* _Task prompt_:
From the material below, return exactly the lines starting at the one that holds "gray triangle: (19, 145) -> (59, 106), moved" and ending at the one that holds "pink line: (34, 154)". Pictures stay out of the answer.

■ ■ ■

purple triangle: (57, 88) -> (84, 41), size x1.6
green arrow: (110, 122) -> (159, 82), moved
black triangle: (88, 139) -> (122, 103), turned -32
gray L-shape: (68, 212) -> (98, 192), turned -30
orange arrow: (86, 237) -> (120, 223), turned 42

■ ■ ■

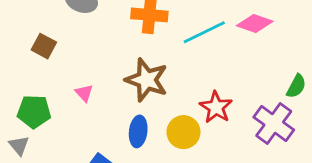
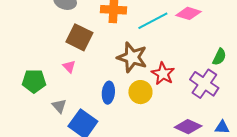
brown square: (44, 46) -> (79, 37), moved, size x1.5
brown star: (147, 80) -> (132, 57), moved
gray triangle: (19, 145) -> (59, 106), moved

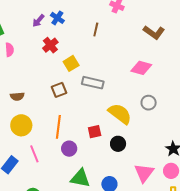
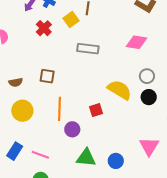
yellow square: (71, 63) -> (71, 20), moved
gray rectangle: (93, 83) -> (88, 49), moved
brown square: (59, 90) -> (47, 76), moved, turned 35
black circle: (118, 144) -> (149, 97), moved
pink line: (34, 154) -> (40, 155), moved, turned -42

■ ■ ■

* _Answer box_:
gray triangle: (19, 145) -> (59, 106), moved

yellow square: (71, 63) -> (71, 20), moved
gray rectangle: (93, 83) -> (88, 49), moved
brown square: (59, 90) -> (47, 76), moved, turned 35
black circle: (118, 144) -> (149, 97), moved
pink line: (34, 154) -> (40, 155), moved, turned -42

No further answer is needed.